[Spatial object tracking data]
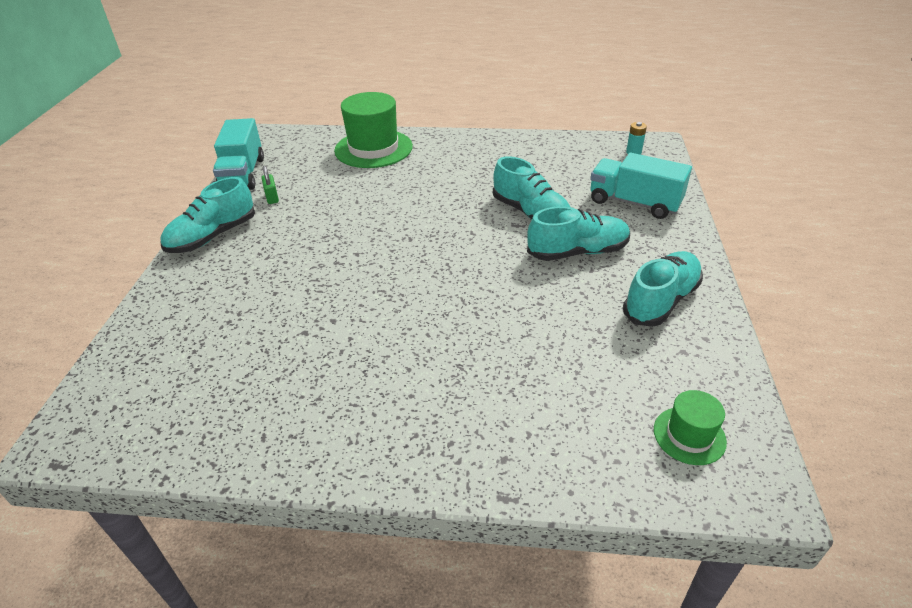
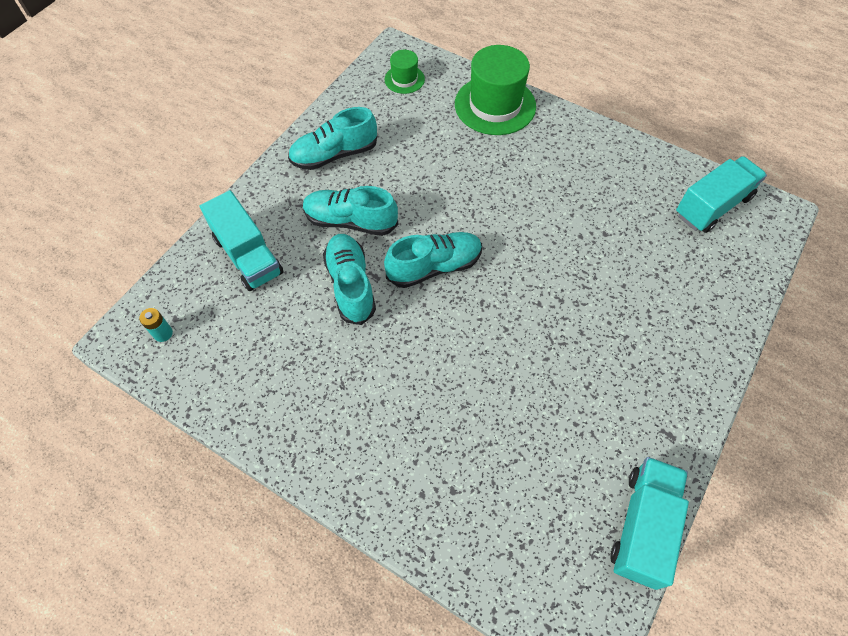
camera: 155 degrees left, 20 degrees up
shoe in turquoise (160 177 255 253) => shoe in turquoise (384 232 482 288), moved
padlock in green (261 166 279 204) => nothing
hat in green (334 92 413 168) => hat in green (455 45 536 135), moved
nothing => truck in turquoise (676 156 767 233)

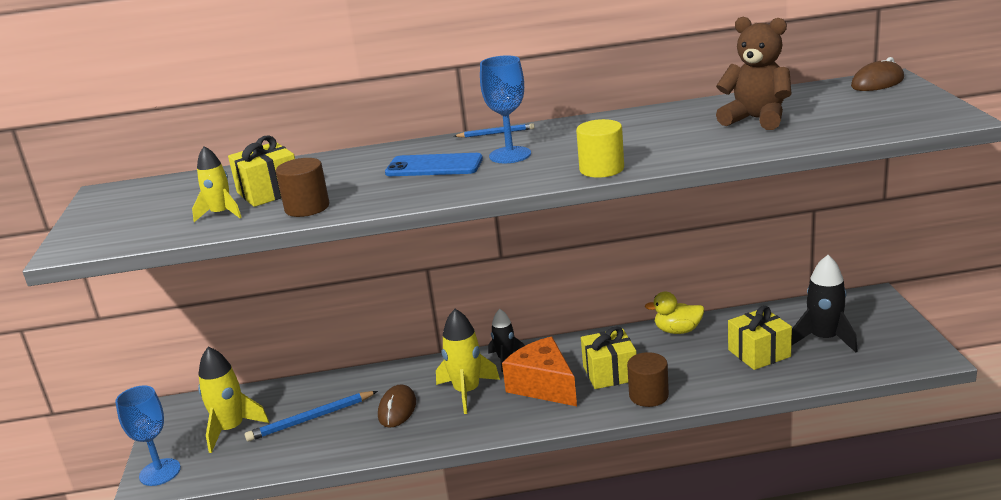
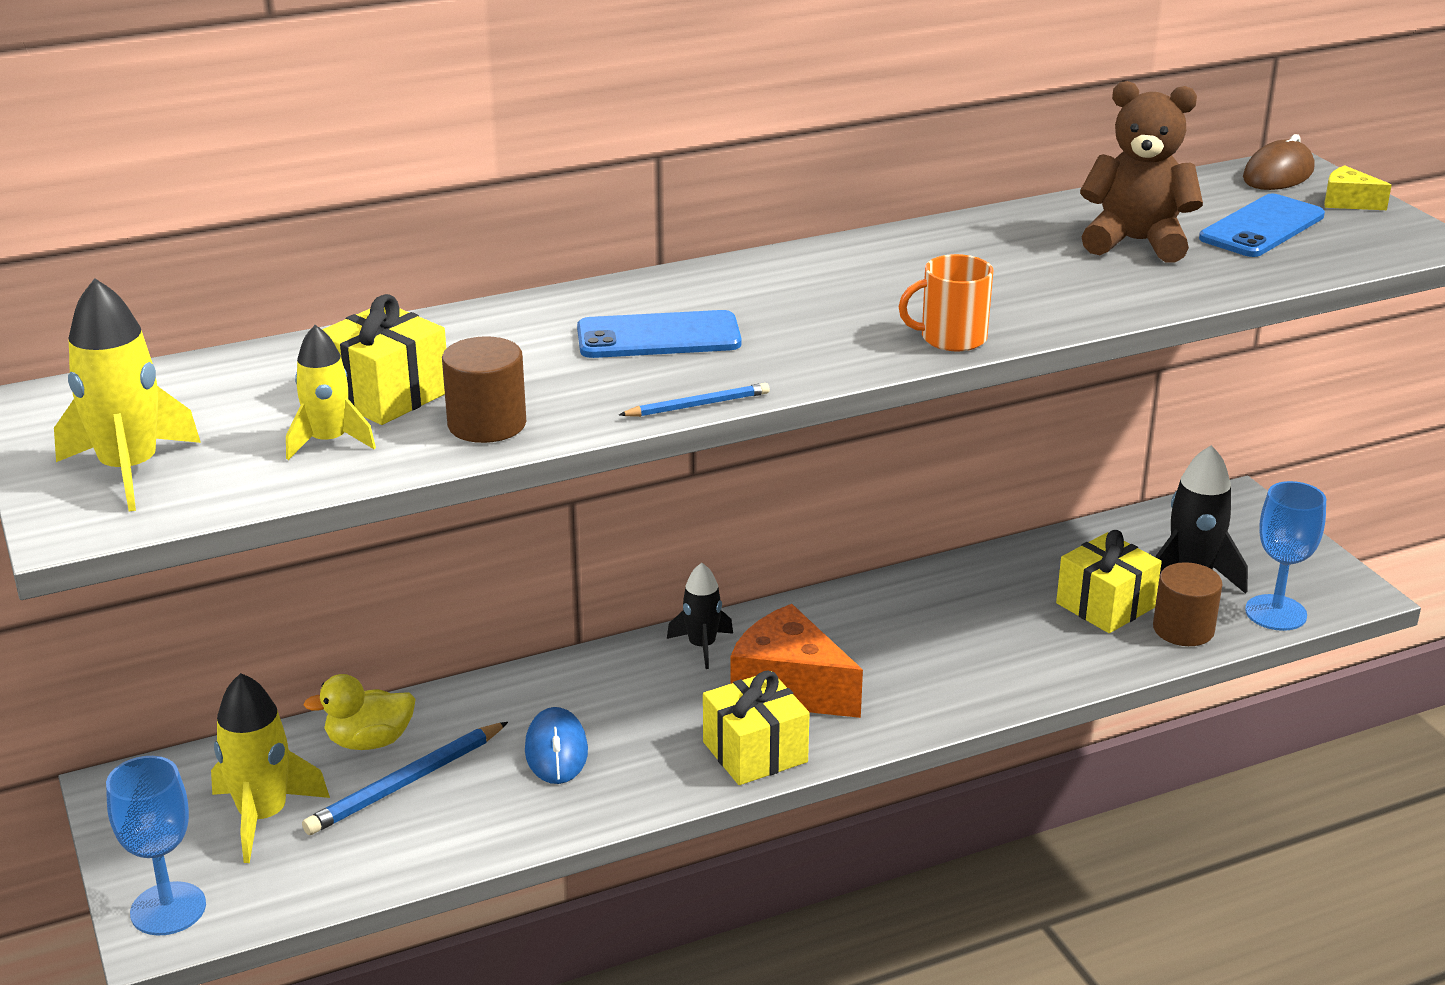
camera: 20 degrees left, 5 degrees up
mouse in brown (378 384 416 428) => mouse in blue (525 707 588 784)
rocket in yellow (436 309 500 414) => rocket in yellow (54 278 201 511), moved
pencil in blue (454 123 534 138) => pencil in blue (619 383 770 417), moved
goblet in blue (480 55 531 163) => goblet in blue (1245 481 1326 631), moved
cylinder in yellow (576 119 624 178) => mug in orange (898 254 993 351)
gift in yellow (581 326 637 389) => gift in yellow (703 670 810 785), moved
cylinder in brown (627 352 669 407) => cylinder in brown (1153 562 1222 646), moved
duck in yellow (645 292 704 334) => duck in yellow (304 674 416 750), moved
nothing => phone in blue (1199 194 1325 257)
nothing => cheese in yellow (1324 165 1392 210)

...

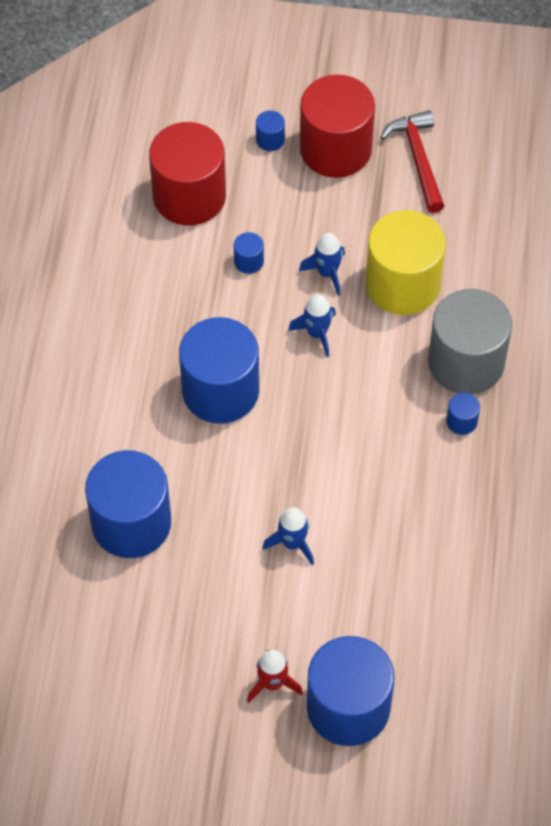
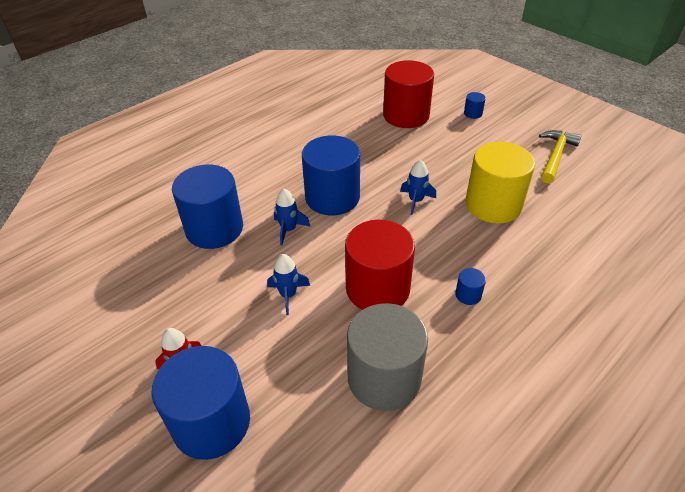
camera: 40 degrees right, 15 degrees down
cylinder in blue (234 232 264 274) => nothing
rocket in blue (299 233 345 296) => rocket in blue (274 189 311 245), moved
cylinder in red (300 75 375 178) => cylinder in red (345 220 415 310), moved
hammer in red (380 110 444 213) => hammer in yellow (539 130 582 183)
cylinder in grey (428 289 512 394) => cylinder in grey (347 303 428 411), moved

● **Work to complete**
Your job is to copy out every line from the records above that has the word "green".

● **Output of the exercise**
padlock in green (261 166 279 204) => nothing
hat in green (334 92 413 168) => hat in green (455 45 536 135), moved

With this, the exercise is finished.